PROBLEM TO SOLVE: Search the material for the string "heart", then return every line where it is found.

+-------+

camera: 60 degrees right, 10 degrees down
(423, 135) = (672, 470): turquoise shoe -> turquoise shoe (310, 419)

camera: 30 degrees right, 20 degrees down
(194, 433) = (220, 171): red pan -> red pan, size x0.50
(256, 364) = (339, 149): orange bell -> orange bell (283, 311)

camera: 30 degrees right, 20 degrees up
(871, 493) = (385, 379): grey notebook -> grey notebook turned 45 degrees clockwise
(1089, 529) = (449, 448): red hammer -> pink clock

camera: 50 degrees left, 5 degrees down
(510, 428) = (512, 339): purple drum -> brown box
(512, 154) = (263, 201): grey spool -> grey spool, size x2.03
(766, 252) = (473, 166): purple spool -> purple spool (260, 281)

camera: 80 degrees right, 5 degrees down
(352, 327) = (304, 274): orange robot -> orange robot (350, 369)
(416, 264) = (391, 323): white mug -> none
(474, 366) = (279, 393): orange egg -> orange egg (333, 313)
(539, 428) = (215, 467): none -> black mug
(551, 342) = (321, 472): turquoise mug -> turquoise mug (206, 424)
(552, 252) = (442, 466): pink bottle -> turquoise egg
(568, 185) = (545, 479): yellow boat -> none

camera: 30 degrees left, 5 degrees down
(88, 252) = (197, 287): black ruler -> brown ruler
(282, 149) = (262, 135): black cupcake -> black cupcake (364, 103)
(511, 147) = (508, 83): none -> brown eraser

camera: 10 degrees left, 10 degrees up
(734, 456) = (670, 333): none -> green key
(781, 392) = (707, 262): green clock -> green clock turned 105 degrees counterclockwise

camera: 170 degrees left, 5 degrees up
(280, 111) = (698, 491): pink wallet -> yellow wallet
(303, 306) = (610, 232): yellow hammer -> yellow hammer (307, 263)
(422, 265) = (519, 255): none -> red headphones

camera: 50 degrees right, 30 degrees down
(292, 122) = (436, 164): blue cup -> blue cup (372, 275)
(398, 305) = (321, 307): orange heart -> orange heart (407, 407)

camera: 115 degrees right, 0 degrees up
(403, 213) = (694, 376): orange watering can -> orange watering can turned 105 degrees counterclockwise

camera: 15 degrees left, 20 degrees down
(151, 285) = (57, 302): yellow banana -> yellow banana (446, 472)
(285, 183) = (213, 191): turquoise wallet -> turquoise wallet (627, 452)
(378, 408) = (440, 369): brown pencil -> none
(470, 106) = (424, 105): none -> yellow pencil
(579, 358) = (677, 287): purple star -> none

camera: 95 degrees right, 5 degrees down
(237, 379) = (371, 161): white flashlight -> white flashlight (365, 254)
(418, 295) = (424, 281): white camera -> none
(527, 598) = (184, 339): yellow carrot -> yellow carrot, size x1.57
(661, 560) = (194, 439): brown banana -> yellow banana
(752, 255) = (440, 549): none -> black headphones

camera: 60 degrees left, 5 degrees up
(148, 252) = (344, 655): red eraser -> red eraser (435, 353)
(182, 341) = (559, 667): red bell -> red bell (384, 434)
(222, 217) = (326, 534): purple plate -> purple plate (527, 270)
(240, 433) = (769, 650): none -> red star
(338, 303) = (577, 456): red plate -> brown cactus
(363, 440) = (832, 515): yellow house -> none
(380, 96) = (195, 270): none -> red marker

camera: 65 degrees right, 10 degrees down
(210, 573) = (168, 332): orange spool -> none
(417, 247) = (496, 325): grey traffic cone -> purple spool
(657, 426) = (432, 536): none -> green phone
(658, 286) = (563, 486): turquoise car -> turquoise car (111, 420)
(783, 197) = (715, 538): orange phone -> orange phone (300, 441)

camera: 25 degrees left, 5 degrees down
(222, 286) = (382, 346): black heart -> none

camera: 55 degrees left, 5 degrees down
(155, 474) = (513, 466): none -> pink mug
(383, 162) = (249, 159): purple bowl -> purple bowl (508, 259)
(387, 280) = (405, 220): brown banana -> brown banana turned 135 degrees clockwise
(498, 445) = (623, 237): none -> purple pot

+-------+

TASK ANSWER:
(398, 305) = (321, 307): orange heart -> orange heart (407, 407)
(222, 286) = (382, 346): black heart -> none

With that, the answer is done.